*YOUR ASSIGNMENT*.
Your task is to print all of the entries exactly, though the pictures should not be included.

*EXTRACTED ENTRIES*.
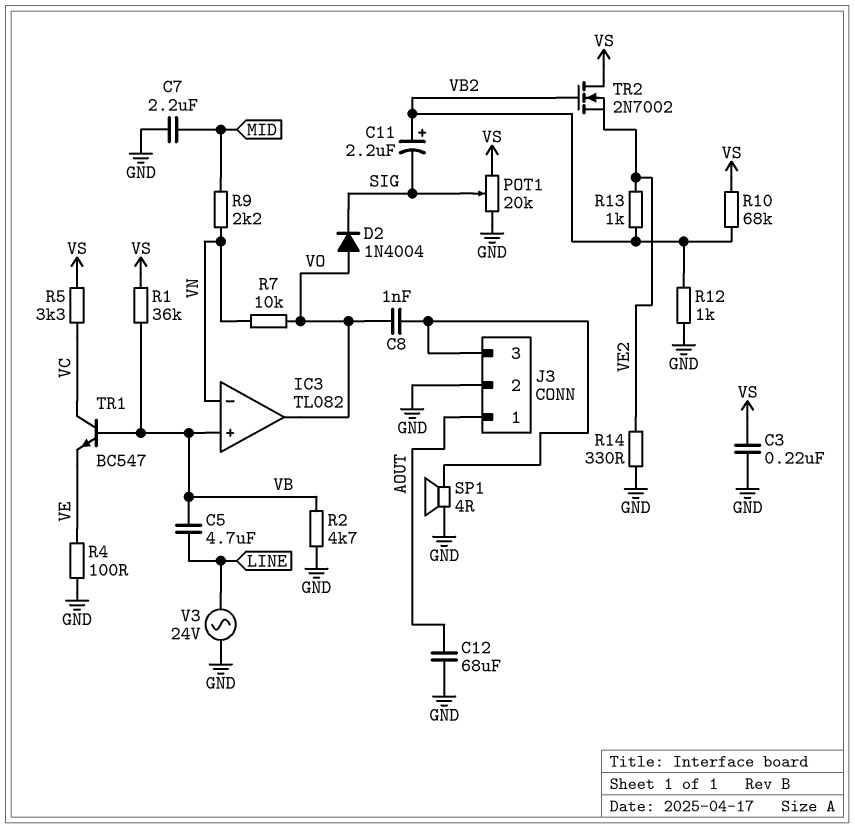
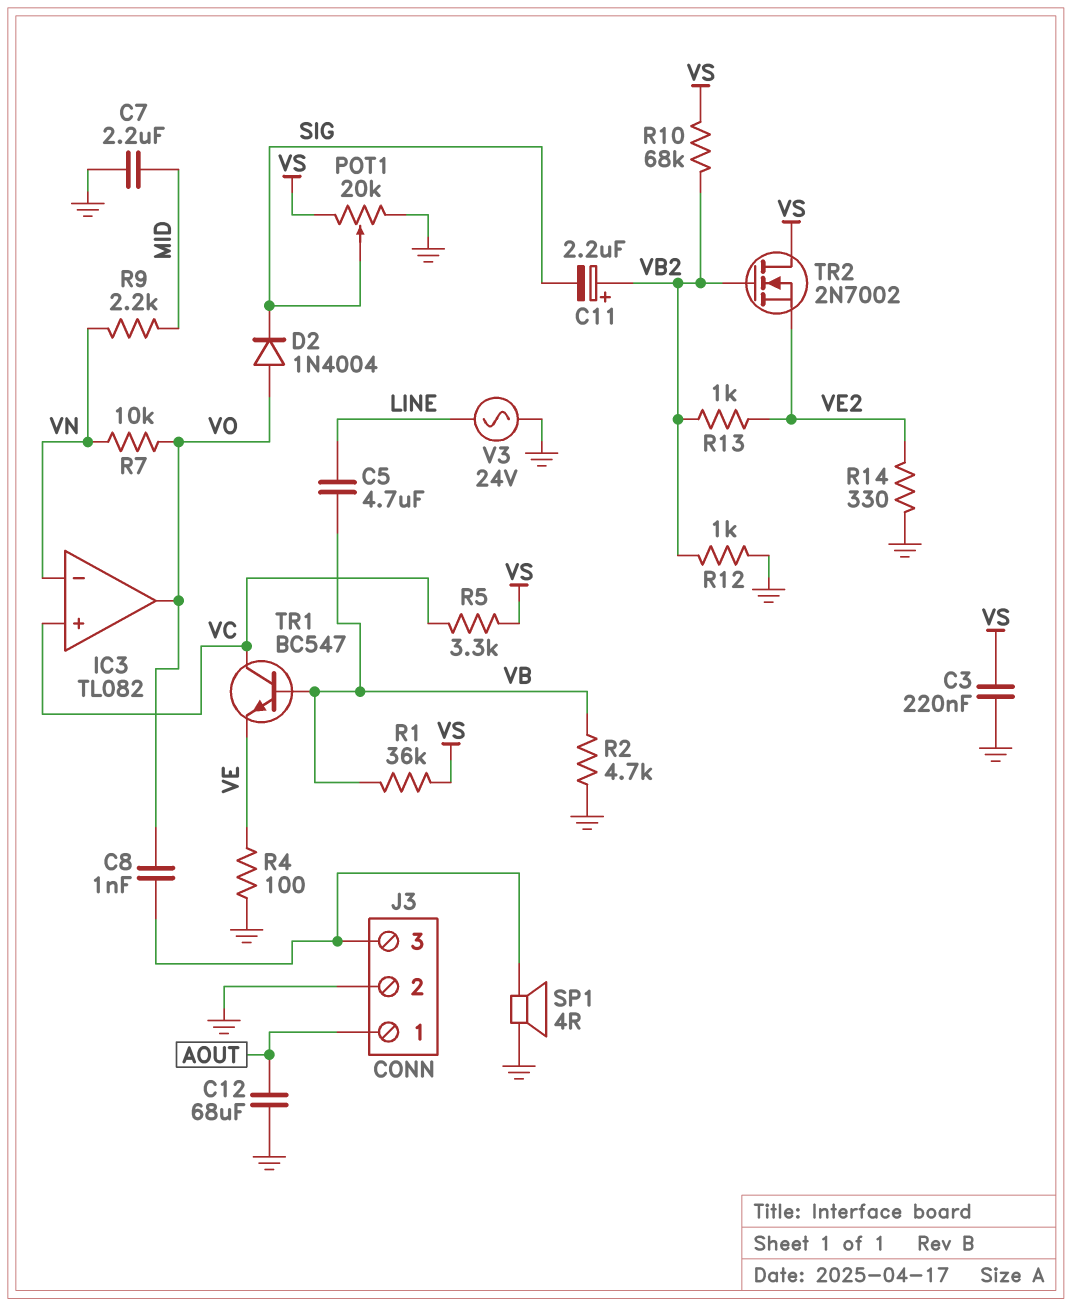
IC3 pin in+: VB -> VC

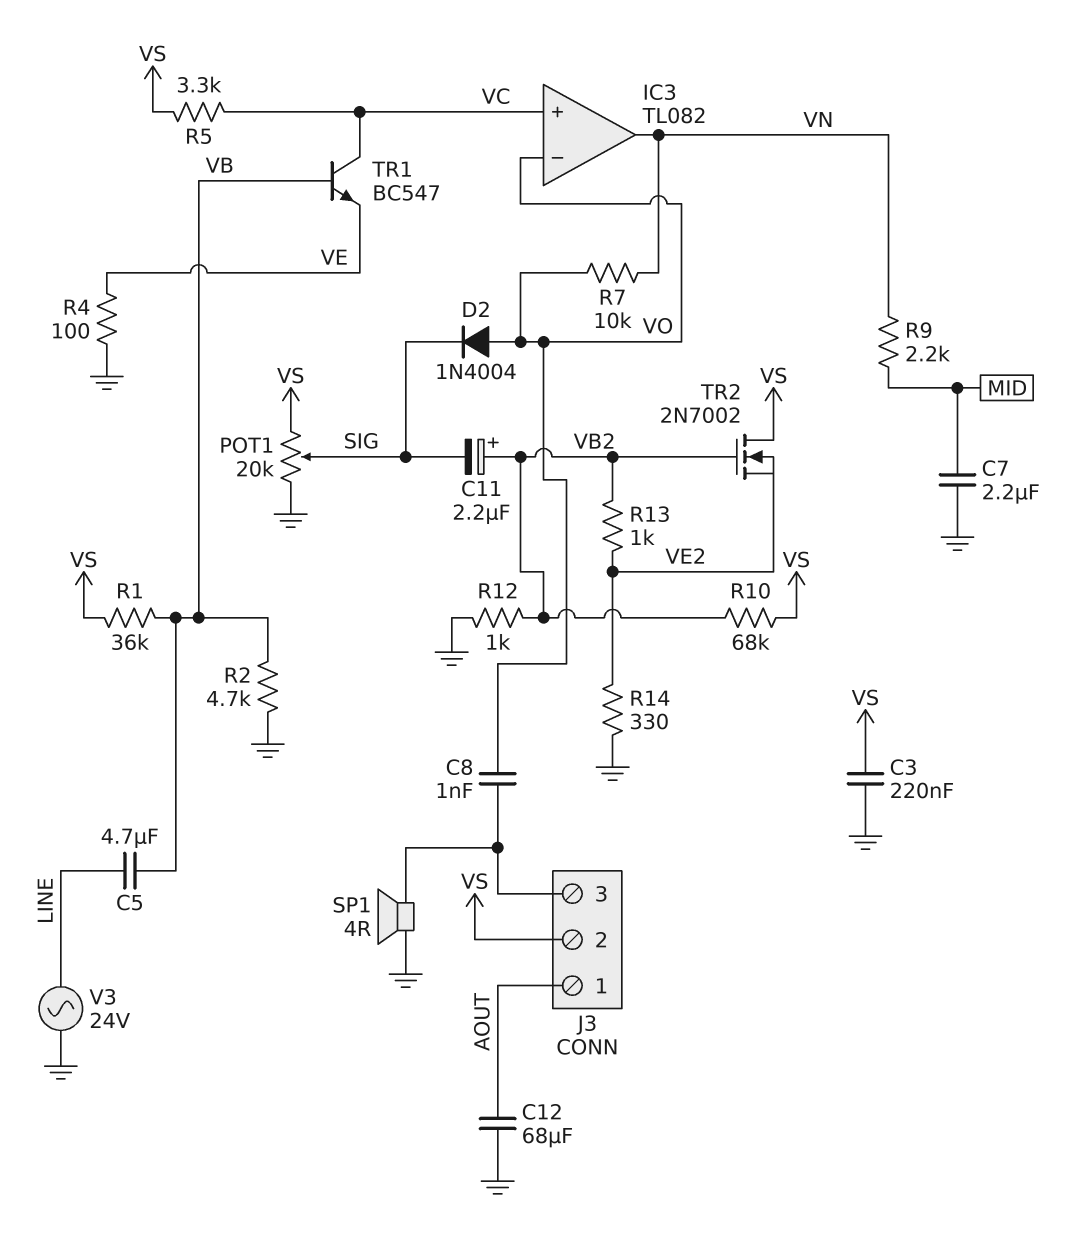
IC3 pin in-: VN -> VO
IC3 pin out: VO -> VN
J3 pin 2: GND -> VS

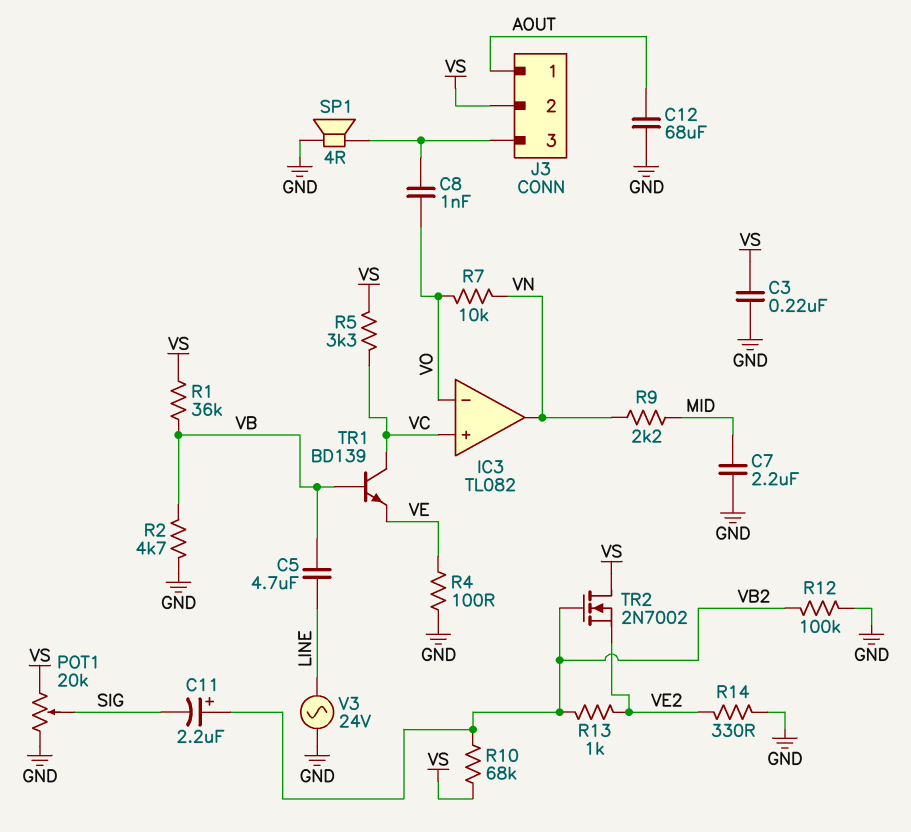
D2: diode 1N4004 (A VO, K SIG) -> none
R12: 1k (GND, VB2) -> 100k (GND, VB2)
TR1: NPN BC547 (B VB, C VC, E VE) -> NPN BD139 (B VB, C VC, E VE)

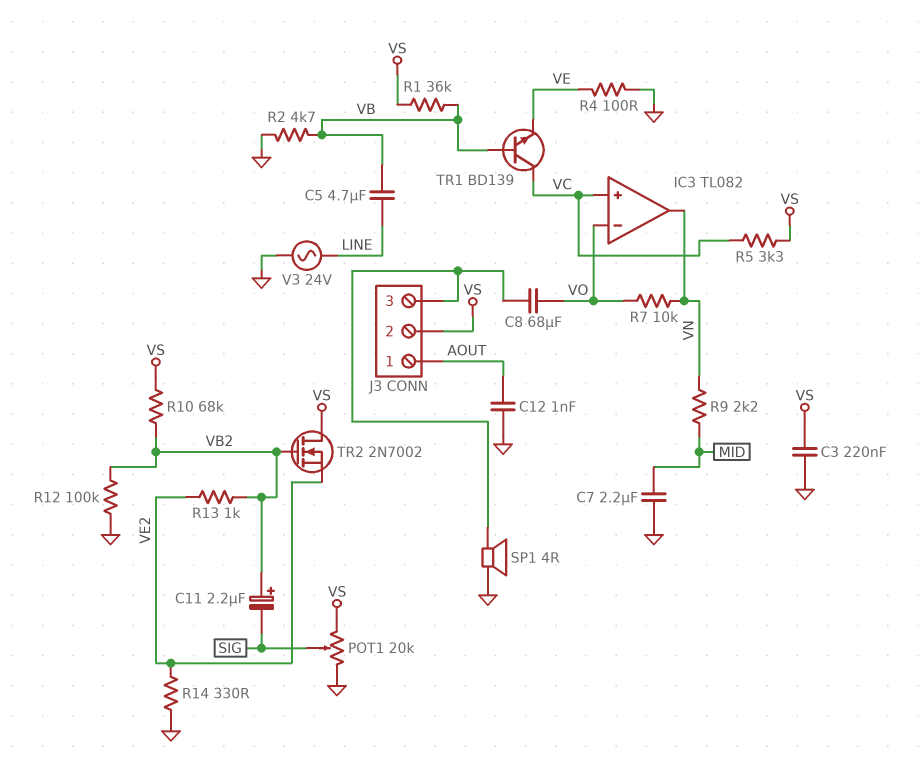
C8: 1nF (J3/3, VO) -> 68uF (J3/3, VO)
C12: 68uF (AOUT, GND) -> 1nF (AOUT, GND)

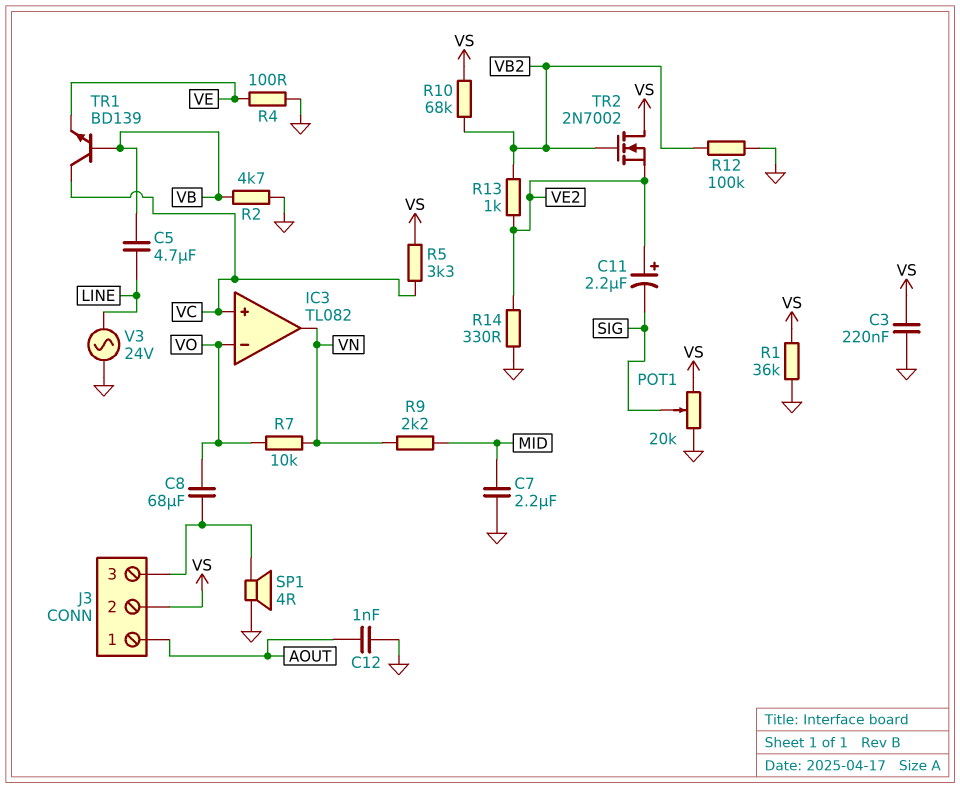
C11: 2.2uF (plus VB2, minus SIG) -> 2.2uF (plus VE2, minus SIG)
R1: 36k (VB, VS) -> 36k (GND, VS)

*ANSWER SECTION*.
IC3 pin in+: VB -> VC

IC3 pin in-: VN -> VO
IC3 pin out: VO -> VN
J3 pin 2: GND -> VS

D2: diode 1N4004 (A VO, K SIG) -> none
R12: 1k (GND, VB2) -> 100k (GND, VB2)
TR1: NPN BC547 (B VB, C VC, E VE) -> NPN BD139 (B VB, C VC, E VE)

C8: 1nF (J3/3, VO) -> 68uF (J3/3, VO)
C12: 68uF (AOUT, GND) -> 1nF (AOUT, GND)

C11: 2.2uF (plus VB2, minus SIG) -> 2.2uF (plus VE2, minus SIG)
R1: 36k (VB, VS) -> 36k (GND, VS)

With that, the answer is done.